### DATA EXTRACT

☆ ☆ ☆

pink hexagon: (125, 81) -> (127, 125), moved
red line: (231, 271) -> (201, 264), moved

☆ ☆ ☆

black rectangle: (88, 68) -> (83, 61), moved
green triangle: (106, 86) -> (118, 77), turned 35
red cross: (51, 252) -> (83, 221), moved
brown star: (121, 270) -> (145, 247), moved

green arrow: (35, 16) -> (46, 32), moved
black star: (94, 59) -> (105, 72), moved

☆ ☆ ☆

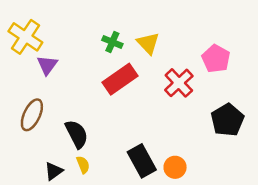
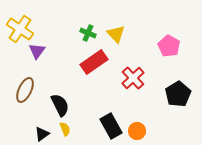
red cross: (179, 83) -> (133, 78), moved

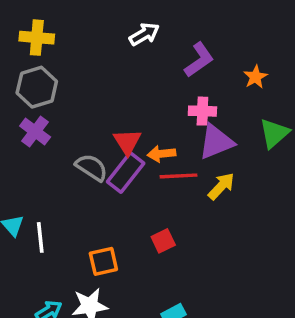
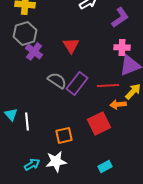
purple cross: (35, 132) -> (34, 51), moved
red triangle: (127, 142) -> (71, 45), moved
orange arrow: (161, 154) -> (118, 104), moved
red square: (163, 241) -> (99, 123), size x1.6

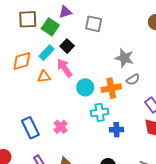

☆ ☆ ☆

Take the line above containing "orange arrow: (161, 154) -> (118, 104), moved", the line containing "red square: (163, 241)", and all lines in between, and copy them exactly without anything else.

orange arrow: (161, 154) -> (118, 104), moved
red square: (163, 241) -> (99, 123), size x1.6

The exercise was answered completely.